§ Items from a data source:
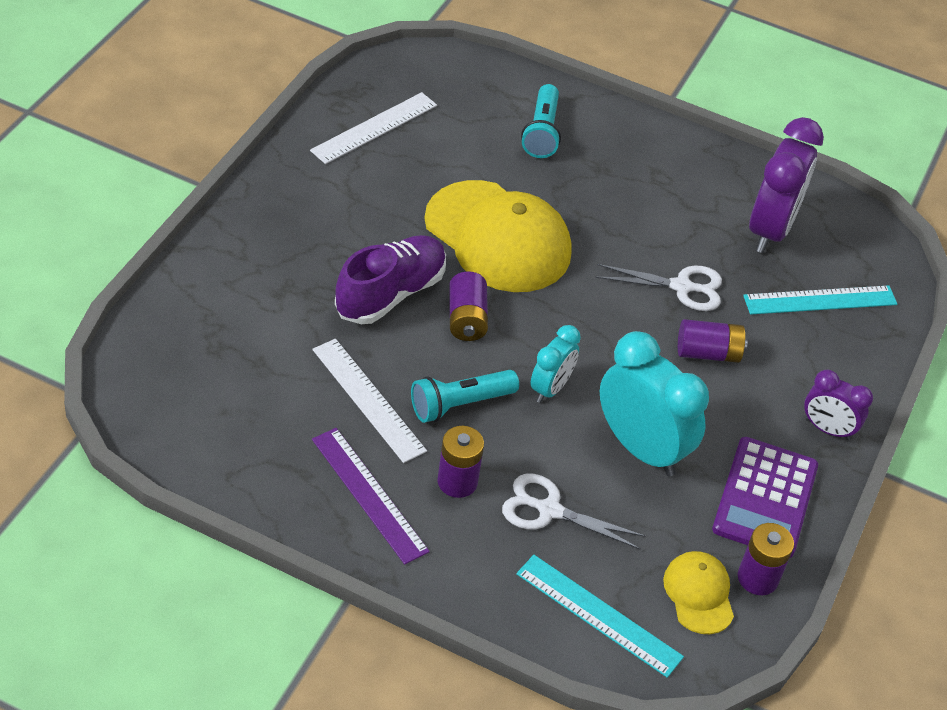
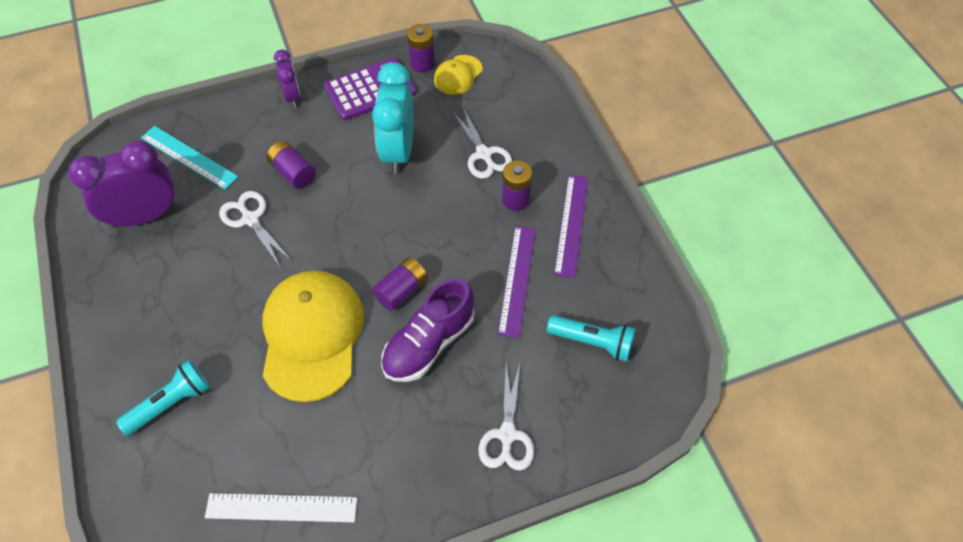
camera: 130 degrees left, 10 degrees up
(246, 271) = (507, 435): none -> white scissors
(368, 399) = (517, 280): white ruler -> purple ruler
(390, 294) = (429, 343): purple shoe -> purple shoe turned 45 degrees counterclockwise
(460, 404) = (467, 240): turquoise flashlight -> turquoise flashlight (593, 342)
(550, 388) = (405, 214): turquoise clock -> none
(598, 615) = (516, 97): turquoise ruler -> none

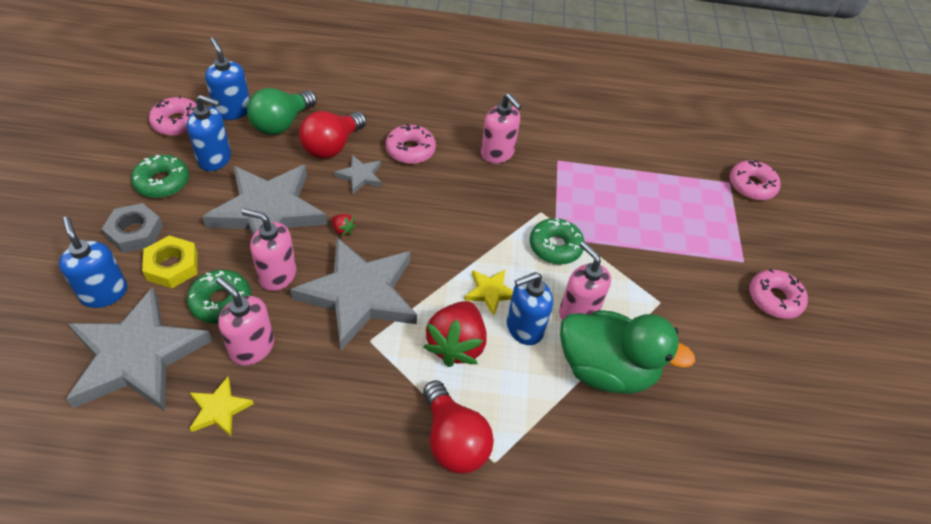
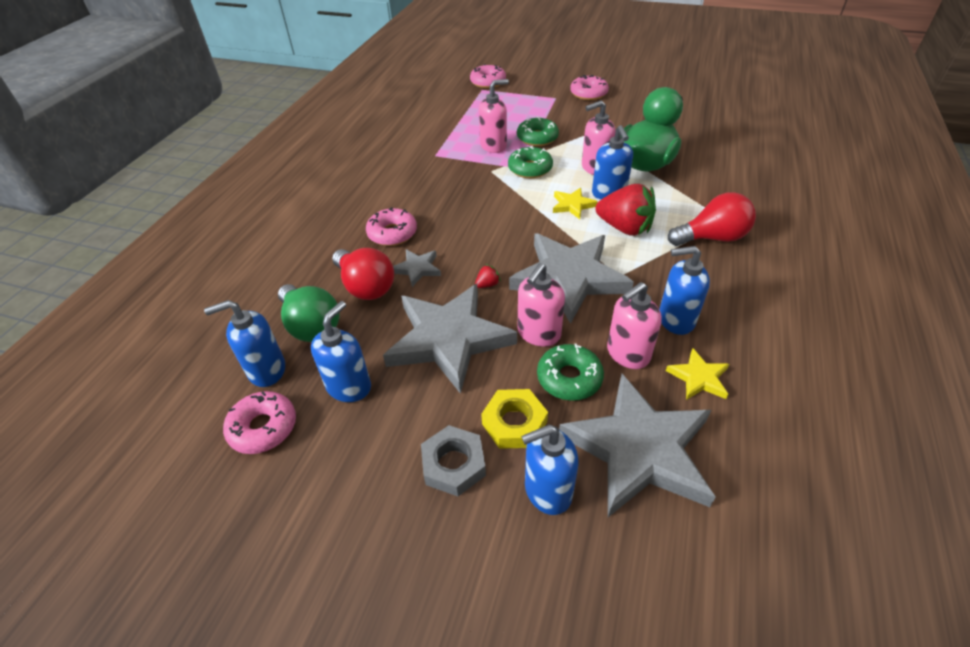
camera: 70 degrees left, 5 degrees down
(162, 182) = (373, 439): green donut -> green donut (537, 138)
(302, 392) = (675, 319): none -> blue soap dispenser
(497, 153) = (416, 184): pink soap dispenser -> pink soap dispenser (493, 146)

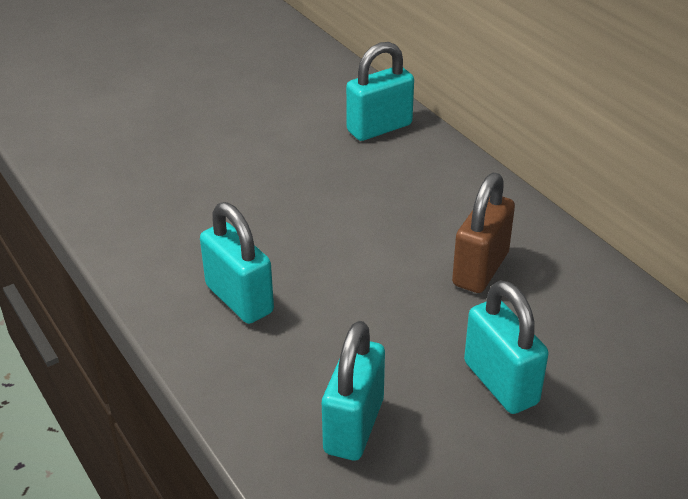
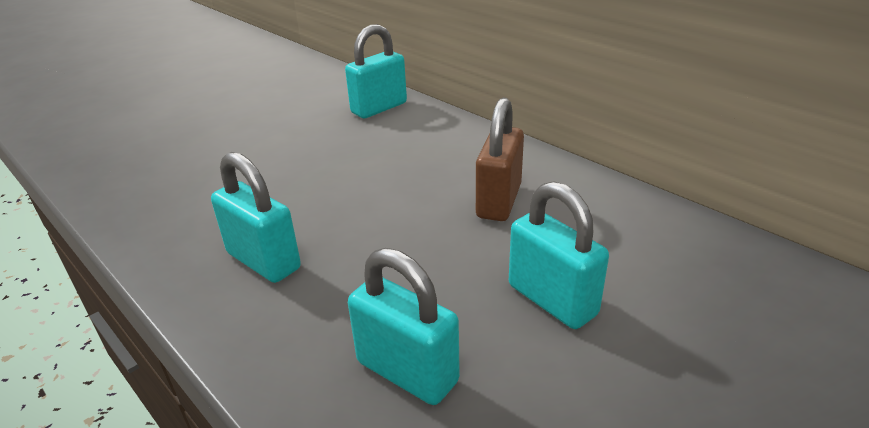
camera: 10 degrees left, 5 degrees down
(354, 426) = (407, 371): turquoise padlock -> turquoise padlock turned 60 degrees counterclockwise

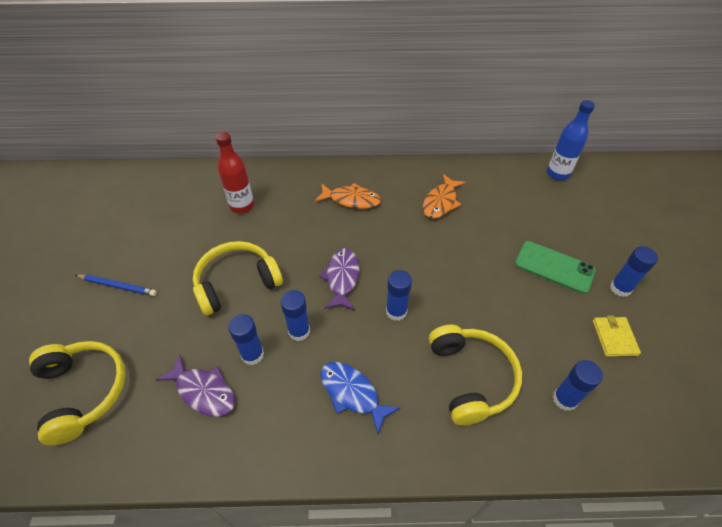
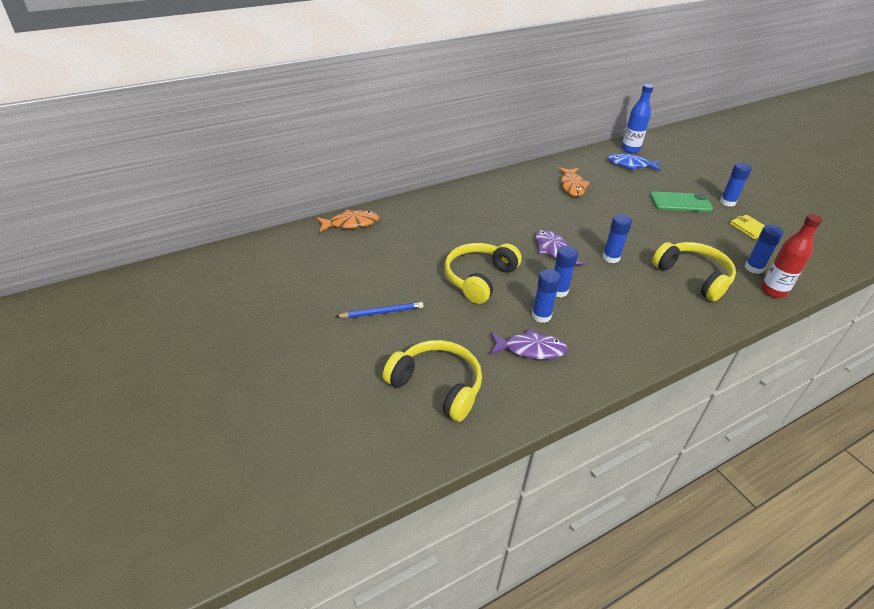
camera: 30 degrees left, 10 degrees down
(242, 206) = (425, 229): red bottle -> red bottle (773, 291)
(351, 200) = (507, 202): orange fish -> orange fish (351, 223)
(352, 393) = (632, 311): blue fish -> blue fish (631, 165)

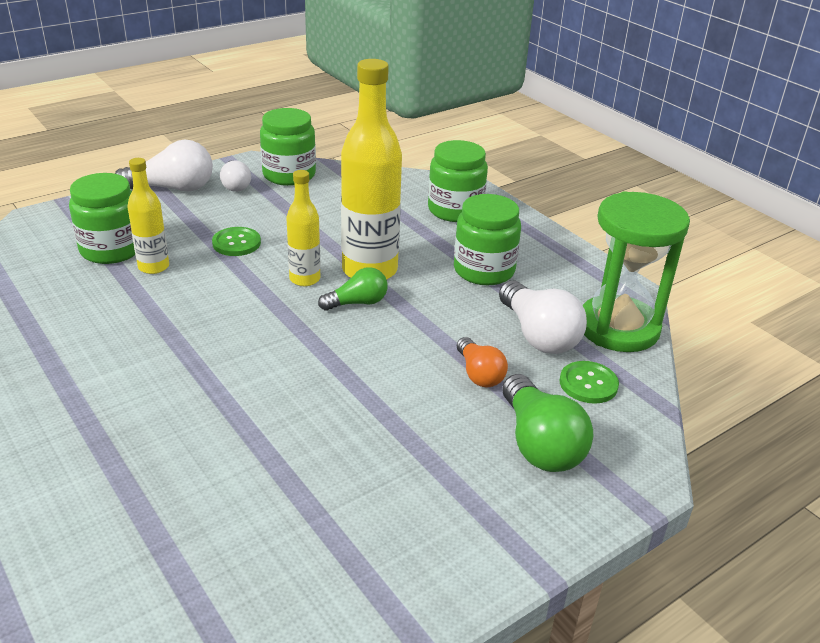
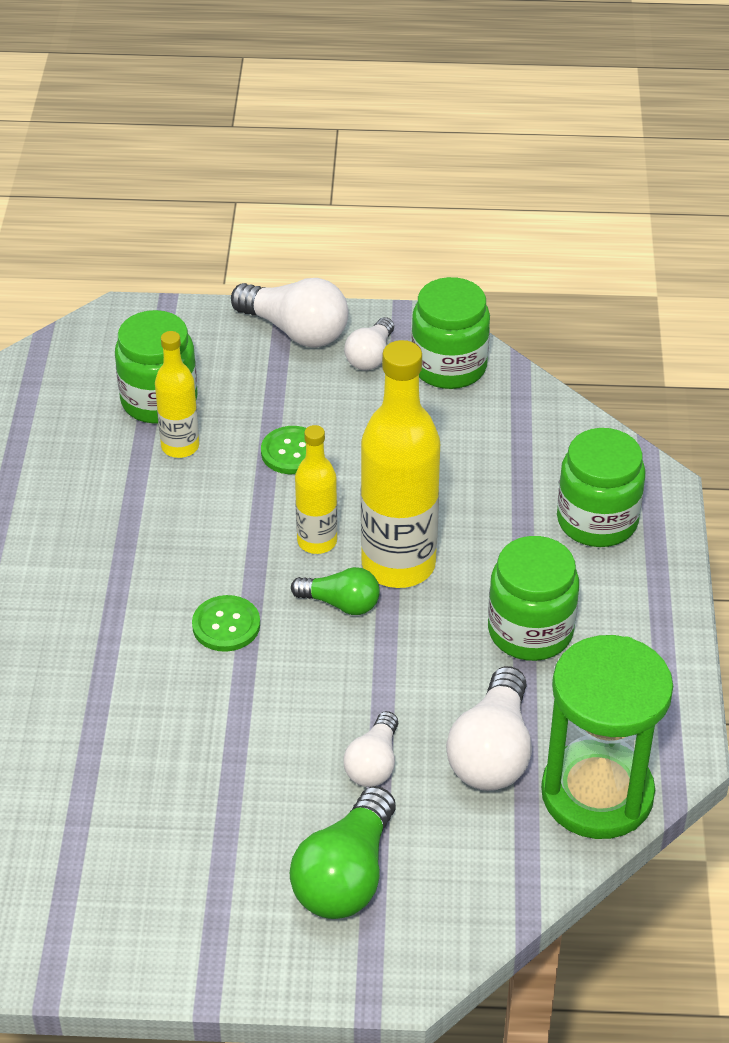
camera: 40 degrees right, 10 degrees up
(479, 374) = (373, 764): orange light bulb -> white light bulb
(588, 384) = (476, 841): green button -> green button (226, 625)

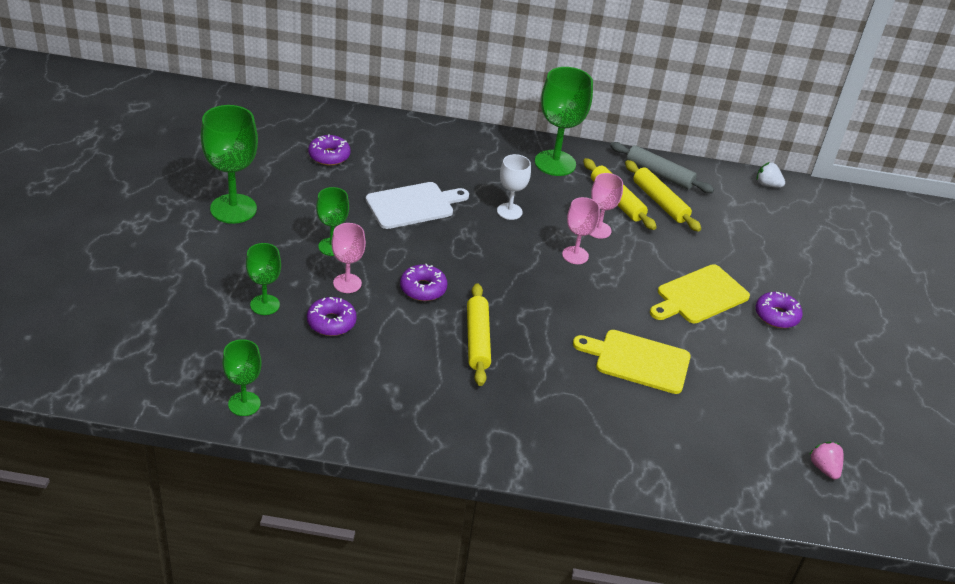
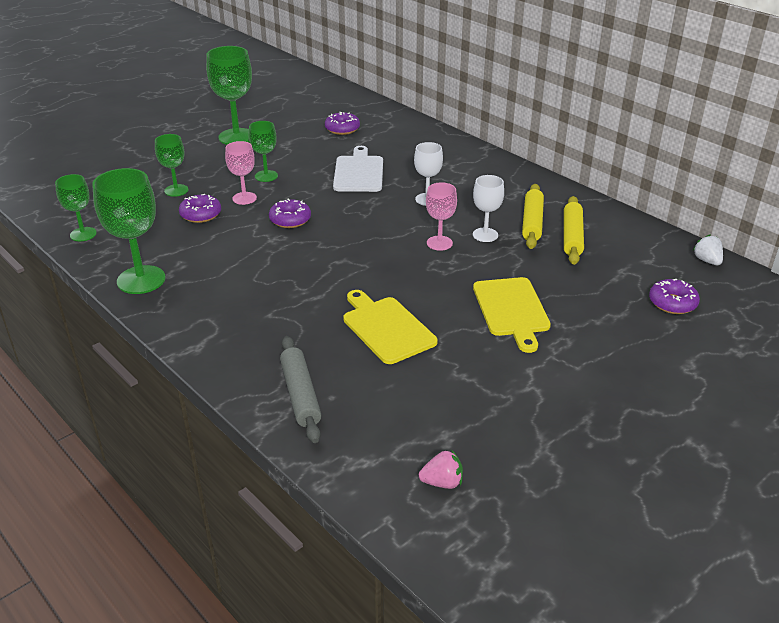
camera: 45 degrees right, 5 degrees down
(413, 205) = (358, 172): white cutting board -> white cutting board turned 105 degrees counterclockwise
(477, 340) = (281, 263): yellow rolling pin -> none
(555, 163) = (512, 183): green goblet -> green goblet (141, 280)
(598, 230) = (485, 235): pink goblet -> white goblet
(659, 174) = (600, 219): grey rolling pin -> grey rolling pin (300, 395)
(700, 296) = (512, 310): yellow cutting board -> yellow cutting board turned 105 degrees counterclockwise
(776, 315) = (569, 353): purple donut -> purple donut (672, 303)
(824, 468) = (442, 482): pink strawberry -> pink strawberry turned 60 degrees clockwise

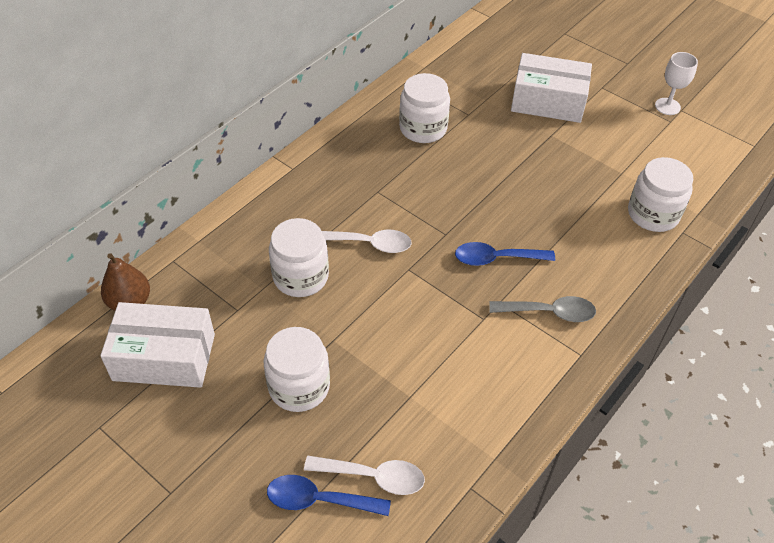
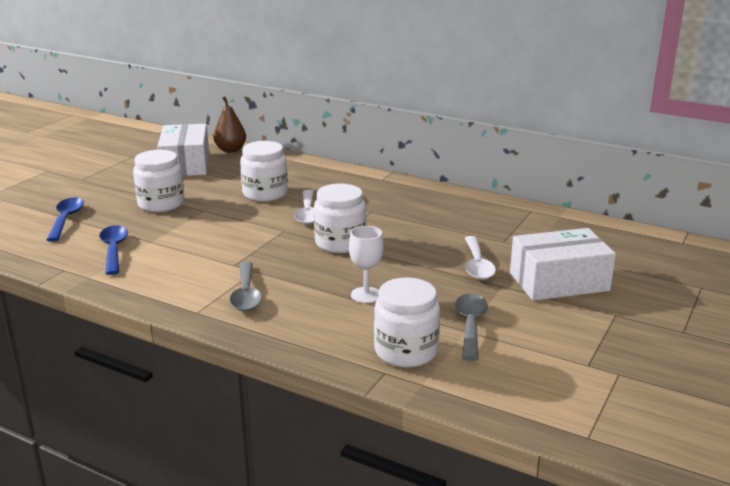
camera: 80 degrees right, 25 degrees down
(373, 476) = (81, 234): white spoon -> white spoon (477, 265)
(423, 128) = (466, 222): white jar -> white jar (340, 243)
(496, 258) = (307, 266): blue spoon -> blue spoon (114, 250)
(548, 101) = (559, 281): white box -> white box turned 75 degrees clockwise
(614, 168) = (470, 325): none -> grey spoon
(667, 106) = (617, 362): white goblet -> white goblet (366, 295)

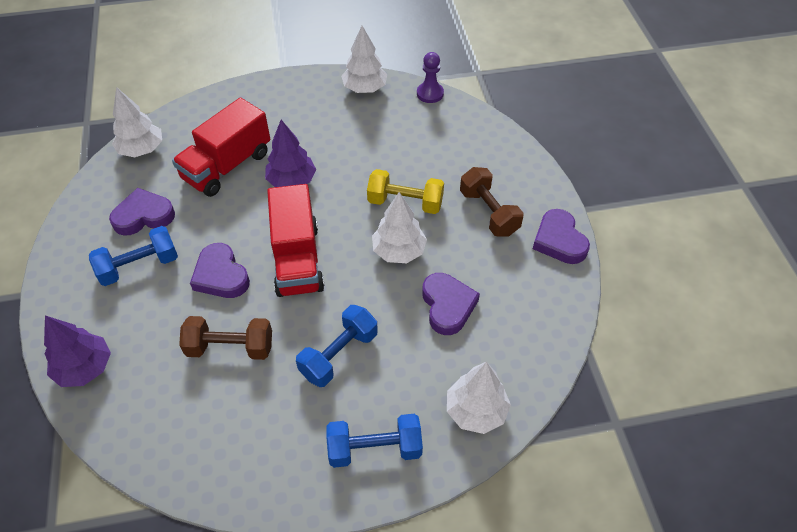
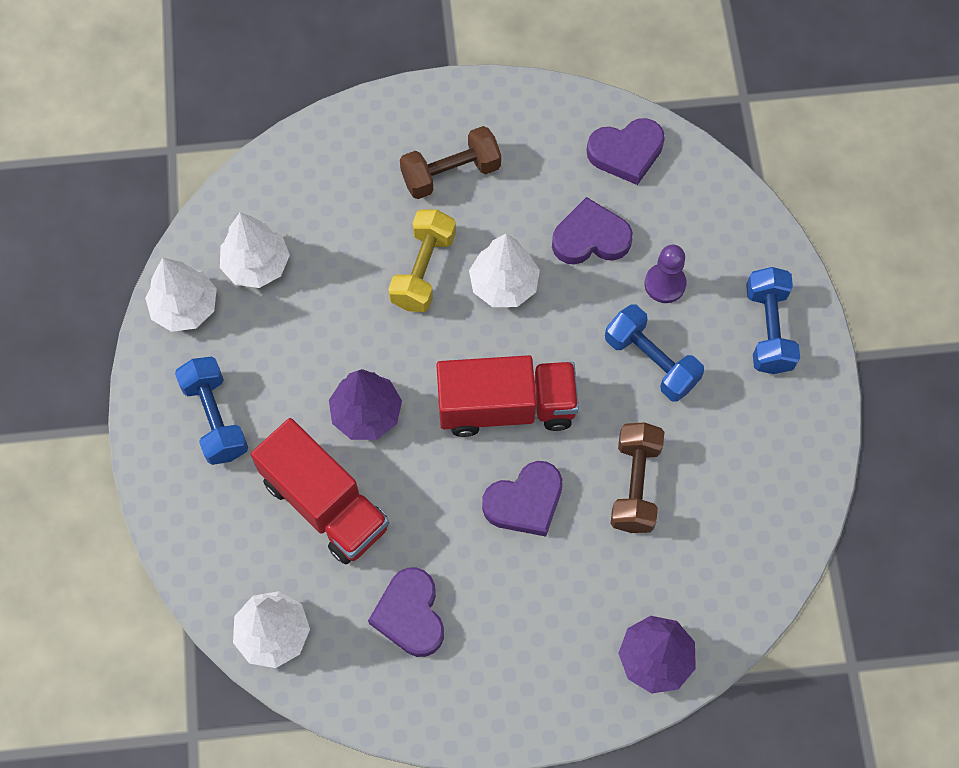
camera: 85 degrees left, 15 degrees up
(139, 266) = (501, 610): blue dumbbell -> blue dumbbell (215, 418)
(430, 93) = (212, 218): purple pawn -> purple pawn (665, 284)
(476, 411) = (727, 225): white tree -> white tree (256, 264)
(559, 240) = (504, 103): purple heart -> purple heart (626, 153)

§ What this task involves: Retype every entry above exactly, leaving out the pictures.

§ Finished task:
camera: 130 degrees left, 10 degrees up
(246, 271) = (507, 435): none -> white scissors
(368, 399) = (517, 280): white ruler -> purple ruler
(390, 294) = (429, 343): purple shoe -> purple shoe turned 45 degrees counterclockwise
(460, 404) = (467, 240): turquoise flashlight -> turquoise flashlight (593, 342)
(550, 388) = (405, 214): turquoise clock -> none
(598, 615) = (516, 97): turquoise ruler -> none

camera: 70 degrees left, 5 degrees down
(162, 182) = (373, 439): green donut -> green donut (537, 138)
(302, 392) = (675, 319): none -> blue soap dispenser
(497, 153) = (416, 184): pink soap dispenser -> pink soap dispenser (493, 146)

camera: 10 degrees left, 5 degrees down
(354, 426) = (407, 371): turquoise padlock -> turquoise padlock turned 60 degrees counterclockwise

camera: 30 degrees left, 10 degrees down
(242, 206) = (425, 229): red bottle -> red bottle (773, 291)
(351, 200) = (507, 202): orange fish -> orange fish (351, 223)
(352, 393) = (632, 311): blue fish -> blue fish (631, 165)

camera: 40 degrees right, 10 degrees up
(479, 374) = (373, 764): orange light bulb -> white light bulb
(588, 384) = (476, 841): green button -> green button (226, 625)

camera: 45 degrees right, 5 degrees down
(413, 205) = (358, 172): white cutting board -> white cutting board turned 105 degrees counterclockwise
(477, 340) = (281, 263): yellow rolling pin -> none
(555, 163) = (512, 183): green goblet -> green goblet (141, 280)
(598, 230) = (485, 235): pink goblet -> white goblet
(659, 174) = (600, 219): grey rolling pin -> grey rolling pin (300, 395)
(700, 296) = (512, 310): yellow cutting board -> yellow cutting board turned 105 degrees counterclockwise
(776, 315) = (569, 353): purple donut -> purple donut (672, 303)
(824, 468) = (442, 482): pink strawberry -> pink strawberry turned 60 degrees clockwise

camera: 80 degrees right, 25 degrees down
(373, 476) = (81, 234): white spoon -> white spoon (477, 265)
(423, 128) = (466, 222): white jar -> white jar (340, 243)
(496, 258) = (307, 266): blue spoon -> blue spoon (114, 250)
(548, 101) = (559, 281): white box -> white box turned 75 degrees clockwise
(614, 168) = (470, 325): none -> grey spoon
(667, 106) = (617, 362): white goblet -> white goblet (366, 295)

camera: 85 degrees left, 15 degrees up
(139, 266) = (501, 610): blue dumbbell -> blue dumbbell (215, 418)
(430, 93) = (212, 218): purple pawn -> purple pawn (665, 284)
(476, 411) = (727, 225): white tree -> white tree (256, 264)
(559, 240) = (504, 103): purple heart -> purple heart (626, 153)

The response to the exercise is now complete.